Below are some records. Say how many of their lines contain the string "purple", and give nothing but the number.

** Opening Supplied data block **

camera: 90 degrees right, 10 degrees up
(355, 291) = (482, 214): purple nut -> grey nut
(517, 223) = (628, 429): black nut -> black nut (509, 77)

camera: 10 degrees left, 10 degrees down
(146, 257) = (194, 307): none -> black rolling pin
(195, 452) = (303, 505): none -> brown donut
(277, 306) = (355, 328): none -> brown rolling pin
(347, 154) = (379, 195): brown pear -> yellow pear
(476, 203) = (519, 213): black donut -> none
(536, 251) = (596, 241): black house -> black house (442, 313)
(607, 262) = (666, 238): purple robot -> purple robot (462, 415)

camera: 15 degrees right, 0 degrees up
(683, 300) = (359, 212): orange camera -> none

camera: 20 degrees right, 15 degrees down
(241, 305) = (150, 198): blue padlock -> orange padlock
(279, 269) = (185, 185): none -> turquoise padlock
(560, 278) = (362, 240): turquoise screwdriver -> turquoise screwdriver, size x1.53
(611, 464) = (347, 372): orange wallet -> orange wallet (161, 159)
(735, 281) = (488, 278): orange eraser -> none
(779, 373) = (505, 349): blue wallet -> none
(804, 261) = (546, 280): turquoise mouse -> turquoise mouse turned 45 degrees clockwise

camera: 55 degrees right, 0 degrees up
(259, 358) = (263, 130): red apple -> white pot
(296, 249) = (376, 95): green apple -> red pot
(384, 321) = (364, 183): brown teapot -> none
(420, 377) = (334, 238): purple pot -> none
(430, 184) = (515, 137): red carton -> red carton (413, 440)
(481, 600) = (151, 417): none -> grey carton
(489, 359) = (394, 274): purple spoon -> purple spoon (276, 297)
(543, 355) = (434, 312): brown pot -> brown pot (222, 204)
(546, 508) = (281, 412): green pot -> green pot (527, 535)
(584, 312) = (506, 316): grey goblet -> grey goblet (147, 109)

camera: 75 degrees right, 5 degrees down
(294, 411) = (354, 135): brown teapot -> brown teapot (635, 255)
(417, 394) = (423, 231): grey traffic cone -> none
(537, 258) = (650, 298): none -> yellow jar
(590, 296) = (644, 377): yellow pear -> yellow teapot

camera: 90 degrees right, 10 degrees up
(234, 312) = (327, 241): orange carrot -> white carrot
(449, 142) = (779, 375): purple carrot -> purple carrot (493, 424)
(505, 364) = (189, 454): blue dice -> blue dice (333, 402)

** Closing Supplied data block **

▶ _Exercise result_
5